(Shape position updates)
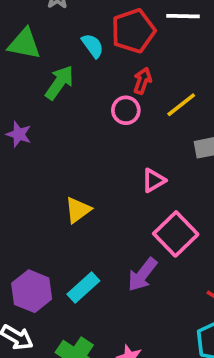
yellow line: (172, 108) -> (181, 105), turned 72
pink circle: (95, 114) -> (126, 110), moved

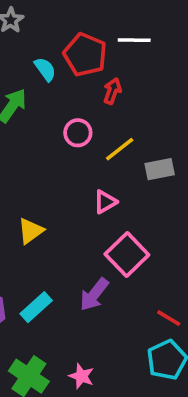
red pentagon: (133, 31) -> (85, 55), turned -30
red arrow: (142, 81) -> (112, 91), moved
yellow line: (181, 105) -> (120, 149), moved

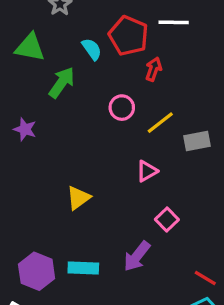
pink square: (127, 254) -> (167, 220), size x0.6
cyan rectangle: (36, 307) -> (83, 268), turned 44

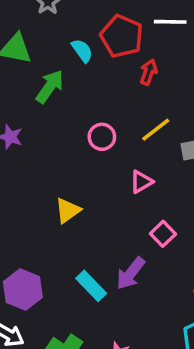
pink circle: (122, 108) -> (102, 137), moved
cyan rectangle: (83, 268) -> (91, 286), moved, turned 44

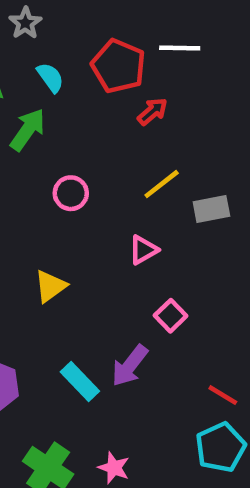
cyan semicircle: (82, 51) -> (50, 77), moved
red arrow: (149, 72) -> (152, 111), turned 30
pink circle: (102, 137) -> (71, 193), moved

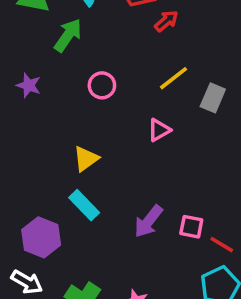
gray rectangle: (211, 209) -> (213, 98), turned -56
pink square: (171, 316) -> (191, 227), moved, turned -35
cyan rectangle: (80, 382) -> (84, 205), moved

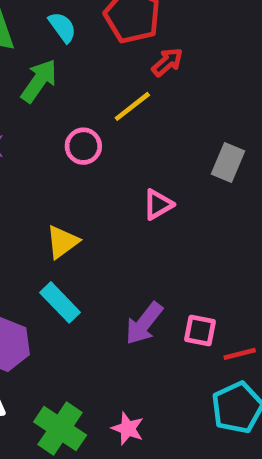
yellow line: (173, 78) -> (132, 106), moved
red line: (222, 245) -> (240, 354), turned -45

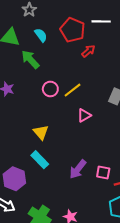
green arrow: (39, 81) -> (30, 59), turned -78
yellow line: (132, 106) -> (73, 90), moved
yellow triangle: (62, 242) -> (41, 132), turned -35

Required action:
Each line from the one containing "yellow line: (181, 105) -> (120, 149), moved" down to the final line of the records above must be reproduced exactly; no pictures go into the copy.

Output for this task:
yellow line: (181, 105) -> (120, 149), moved

pink square: (127, 254) -> (167, 220), size x0.6
cyan rectangle: (36, 307) -> (83, 268), turned 44

pink circle: (122, 108) -> (102, 137), moved
cyan rectangle: (83, 268) -> (91, 286), moved, turned 44

cyan semicircle: (82, 51) -> (50, 77), moved
red arrow: (149, 72) -> (152, 111), turned 30
pink circle: (102, 137) -> (71, 193), moved

gray rectangle: (211, 209) -> (213, 98), turned -56
pink square: (171, 316) -> (191, 227), moved, turned -35
cyan rectangle: (80, 382) -> (84, 205), moved

yellow line: (173, 78) -> (132, 106), moved
red line: (222, 245) -> (240, 354), turned -45

green arrow: (39, 81) -> (30, 59), turned -78
yellow line: (132, 106) -> (73, 90), moved
yellow triangle: (62, 242) -> (41, 132), turned -35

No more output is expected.